Problem description. Please give back the listing below word for word, without the images.

Available data.
• • • • •

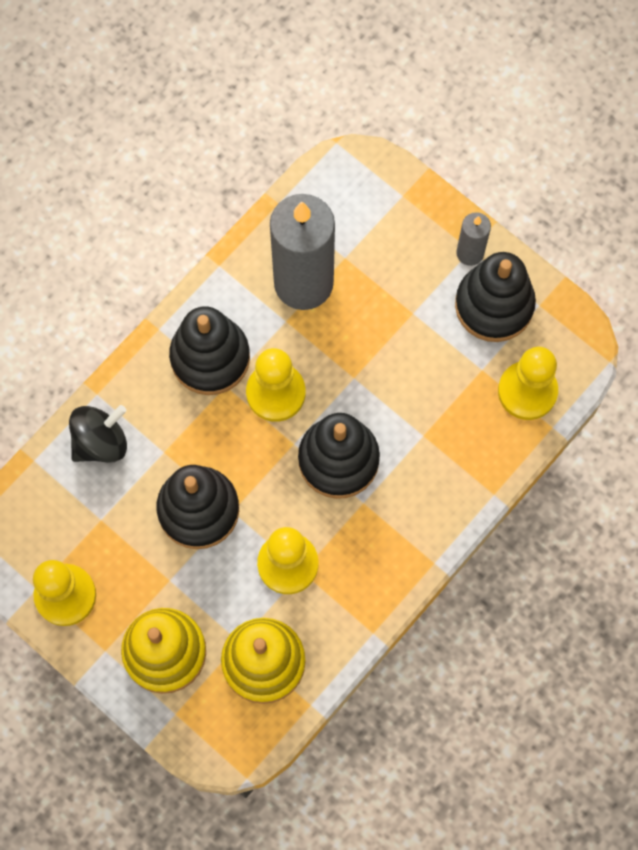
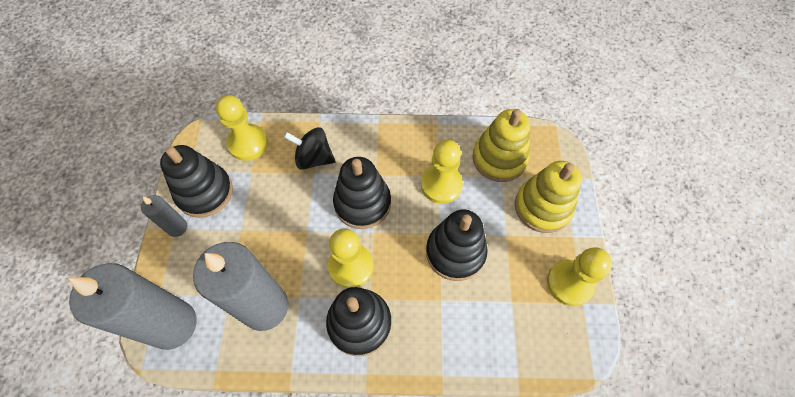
camera: 130 degrees left, 10 degrees down
(100, 442) = (469, 344): black spinning top -> black spinning top (313, 158)
(357, 191) = (173, 325): none -> grey candle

• • • • •

Written solution.
camera: 130 degrees left, 10 degrees down
(100, 442) = (469, 344): black spinning top -> black spinning top (313, 158)
(357, 191) = (173, 325): none -> grey candle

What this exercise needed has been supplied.